• [The exercise]: Pull out every line in the rows below that contains the string "inside". Case counts.

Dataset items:
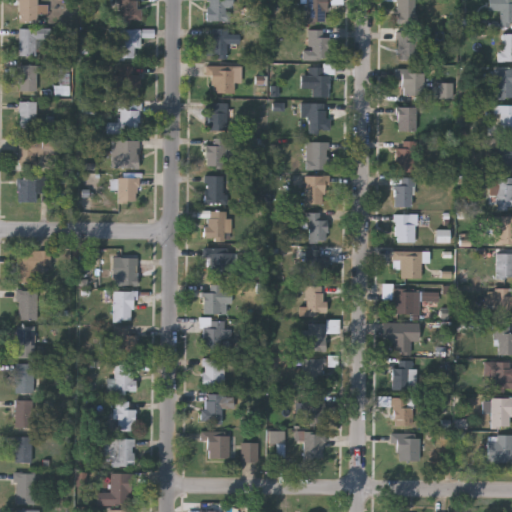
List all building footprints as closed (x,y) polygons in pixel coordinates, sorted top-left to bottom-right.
[(19,19),(19,0),(37,0),(37,19),(19,19)] [(118,20),(118,0),(140,0),(140,20),(118,20)] [(231,0),(231,19),(206,19),(206,0),(231,0)] [(343,0),(343,3),(326,3),(326,21),(306,21),(306,0),(343,0)] [(415,0),(415,23),(396,23),(396,0),(415,0)] [(511,0),(511,1),(511,21),(511,25),(499,25),(499,0),(511,0)] [(50,26),(50,38),(36,38),(36,54),(18,54),(18,26),(50,26)] [(228,27),(228,32),(239,32),(239,42),(225,42),(225,56),(207,56),(207,27),(228,27)] [(153,28),(153,35),(140,35),(140,46),(134,46),(134,58),(114,58),(114,28),(153,28)] [(329,28),(329,57),(308,57),(308,28),(329,28)] [(417,30),(417,58),(395,58),(395,30),(417,30)] [(511,60),(497,60),(499,32),(511,32),(511,60)] [(19,90),(19,64),(36,64),(36,90),(19,90)] [(138,95),(116,95),(116,65),(138,65),(138,95)] [(208,92),(208,65),(233,65),(233,91),(208,92)] [(329,95),(309,95),(308,65),(329,65),(329,95)] [(494,67),(511,67),(511,96),(494,96),(494,67)] [(398,93),(398,68),(422,68),(422,93),(398,93)] [(36,100),(36,127),(18,127),(18,100),(36,100)] [(139,133),(107,133),(107,122),(118,122),(118,101),(139,101),(139,133)] [(207,130),(207,101),(225,101),(225,130),(207,130)] [(307,128),(307,101),(328,101),(328,128),(307,128)] [(511,112),(511,133),(497,133),(497,104),(511,104),(511,112)] [(415,130),(396,130),(396,106),(415,106),(415,130)] [(206,166),(206,137),(225,137),(225,166),(206,166)] [(17,138),(53,138),(53,154),(35,154),(35,164),(17,164),(17,138)] [(137,167),(112,167),(112,140),(137,140),(137,167)] [(329,140),(329,169),(305,169),(305,140),(329,140)] [(511,149),(511,170),(498,170),(499,141),(511,141),(510,149),(511,149)] [(414,142),(414,170),(395,170),(395,142),(414,142)] [(137,200),(115,200),(115,175),(137,175),(137,200)] [(203,203),(203,175),(225,175),(225,203),(203,203)] [(328,175),(328,192),(323,192),(323,205),(304,205),(304,175),(328,175)] [(16,198),(16,176),(49,176),(49,198),(16,198)] [(393,176),(413,176),(413,206),(393,206),(393,176)] [(511,177),(511,208),(495,208),(495,177),(511,177)] [(226,210),(226,238),(205,238),(205,210),(226,210)] [(307,242),(307,212),(327,212),(327,242),(307,242)] [(415,213),(415,241),(393,241),(393,213),(415,213)] [(511,243),(494,243),(494,216),(511,216),(511,243)] [(50,265),(38,265),(38,281),(16,281),(16,255),(28,255),(28,249),(50,249),(50,265)] [(210,275),(210,258),(201,258),(201,249),(231,249),(231,275),(210,275)] [(420,278),(400,278),(400,268),(392,268),(392,250),(420,250),(420,278)] [(496,253),(511,253),(511,278),(496,278),(496,253)] [(137,286),(116,286),(116,257),(137,257),(137,286)] [(326,257),(326,277),(305,277),(305,257),(326,257)] [(202,303),(197,303),(197,291),(209,291),(209,285),(230,285),(230,312),(202,312),(202,303)] [(324,315),(299,315),(299,305),(305,305),(305,286),(324,286),(324,315)] [(511,319),(495,319),(495,287),(511,287),(511,319)] [(418,313),(393,313),(393,288),(418,288),(418,313)] [(36,289),(36,319),(16,319),(16,289),(36,289)] [(113,319),(113,290),(133,290),(133,319),(113,319)] [(231,327),(231,350),(200,350),(200,318),(224,318),(224,327),(231,327)] [(417,322),(417,350),(390,350),(390,322),(417,322)] [(324,352),(299,351),(301,323),(328,324),(328,328),(337,329),(337,331),(325,331),(324,352)] [(495,324),(511,324),(511,354),(495,354),(495,324)] [(15,356),(15,325),(34,325),(34,356),(15,356)] [(113,356),(113,327),(135,327),(135,356),(113,356)] [(223,385),(201,385),(201,357),(223,357),(223,385)] [(323,425),(303,424),(304,358),(322,358),(321,401),(324,401),(323,425)] [(393,389),(393,359),(412,359),(412,389),(393,389)] [(511,360),(511,389),(493,389),(493,360),(511,360)] [(33,391),(14,391),(14,362),(33,362),(33,391)] [(113,377),(113,362),(133,362),(133,393),(107,393),(107,377),(113,377)] [(203,393),(222,393),(222,423),(203,423),(203,393)] [(511,395),(511,426),(491,426),(491,412),(489,412),(489,395),(511,395)] [(412,397),(412,424),(390,424),(390,397),(412,397)] [(32,399),(32,426),(14,426),(14,399),(32,399)] [(134,400),(134,430),(114,430),(114,400),(134,400)] [(323,430),(323,458),(302,458),(302,430),(323,430)] [(228,432),(228,460),(207,459),(207,440),(200,440),(200,432),(228,432)] [(418,460),(397,460),(397,441),(390,441),(390,432),(418,432),(418,460)] [(496,434),(511,434),(511,462),(487,462),(487,440),(496,440),(496,434)] [(13,463),(13,435),(30,435),(30,463),(13,463)] [(134,437),(134,465),(108,465),(108,437),(134,437)] [(239,441),(258,441),(258,462),(239,462),(239,441)] [(34,471),(34,503),(14,503),(14,471),(34,471)] [(110,490),(110,472),(129,472),(129,504),(96,504),(96,490),(110,490)]
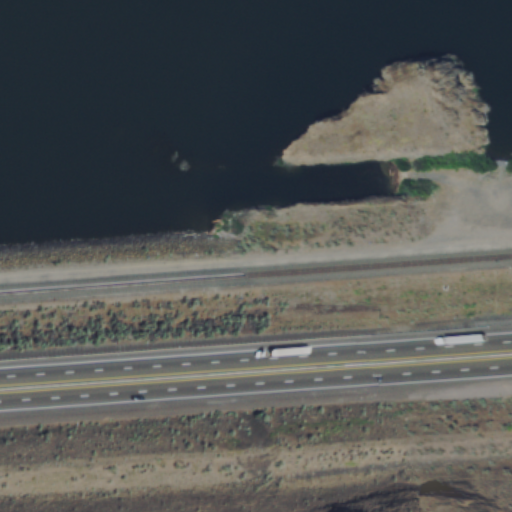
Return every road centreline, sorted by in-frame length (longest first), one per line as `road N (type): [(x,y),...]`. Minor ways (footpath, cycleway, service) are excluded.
road 1 (motorway): [(511,337),(0,376)]
road 2 (motorway): [(0,406),(511,368)]
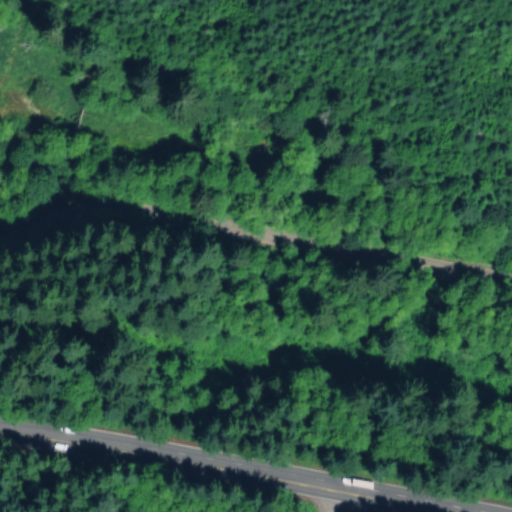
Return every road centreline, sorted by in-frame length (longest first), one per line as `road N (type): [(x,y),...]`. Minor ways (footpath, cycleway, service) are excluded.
road 1 (residential): [(0,228),(59,243),(317,248),(511,276)]
road 2 (trunk): [(488,511),(67,420),(0,415)]
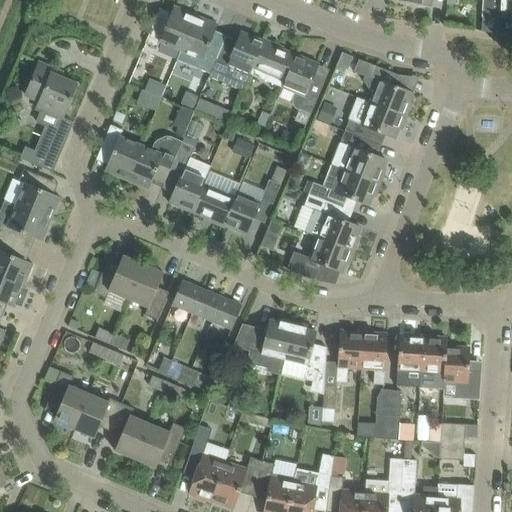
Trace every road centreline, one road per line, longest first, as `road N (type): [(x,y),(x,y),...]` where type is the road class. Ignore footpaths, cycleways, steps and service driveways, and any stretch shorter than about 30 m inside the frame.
road 1 (residential): [(93,212),(16,401),(42,465),(152,511)]
road 2 (residential): [(377,296),(312,302),(93,212)]
road 3 (residential): [(136,0),(71,157),(93,212)]
road 4 (residential): [(377,296),(460,83)]
road 5 (residential): [(460,83),(442,52),(375,40),(274,0)]
road 6 (residential): [(482,511),(495,304)]
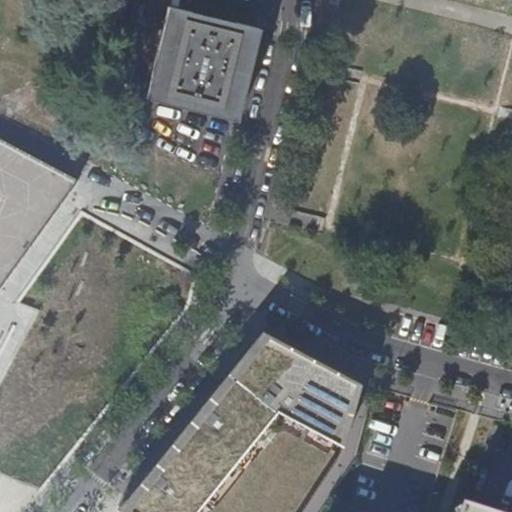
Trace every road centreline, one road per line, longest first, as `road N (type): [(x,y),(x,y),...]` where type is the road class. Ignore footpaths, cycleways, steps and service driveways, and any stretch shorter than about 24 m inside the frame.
road 1 (residential): [(294,0),(296,29),(238,254),(248,286)]
road 2 (residential): [(69,511),(248,286)]
road 3 (residential): [(511,381),(378,344),(248,286)]
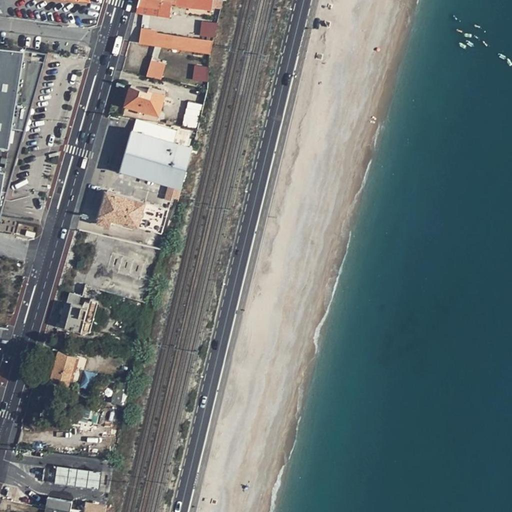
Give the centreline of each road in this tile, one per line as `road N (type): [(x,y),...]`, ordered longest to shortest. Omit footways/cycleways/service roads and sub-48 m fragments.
road 1 (primary): [(180,511),(304,0)]
road 2 (primary): [(0,434),(112,43)]
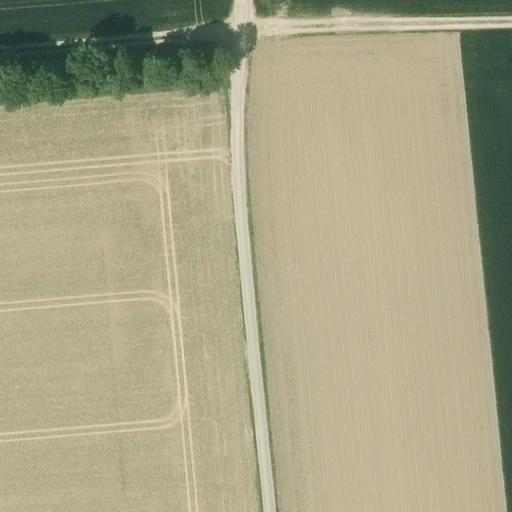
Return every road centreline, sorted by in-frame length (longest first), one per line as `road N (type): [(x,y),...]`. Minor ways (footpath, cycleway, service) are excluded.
road 1 (track): [(271,511),(236,143),(240,32)]
road 2 (track): [(240,32),(511,30)]
road 3 (track): [(0,52),(240,32)]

• [Correct output]:
Trace every road centreline, one road per line, longest first, as `road N (type): [(x,y),(x,y),...]` where type is the road class. Ignore footpaths, cycleways, steps and service driveways, and any stretch shorter than about 30 m inside the frame.
Trace every road centreline, one road per line, longest first, as `road N (type): [(x,y),(x,y),...]` where type is the road class. Ignore footpaths, cycleways, steps and service driveways, and any stretch shorter than about 24 m inside the frame.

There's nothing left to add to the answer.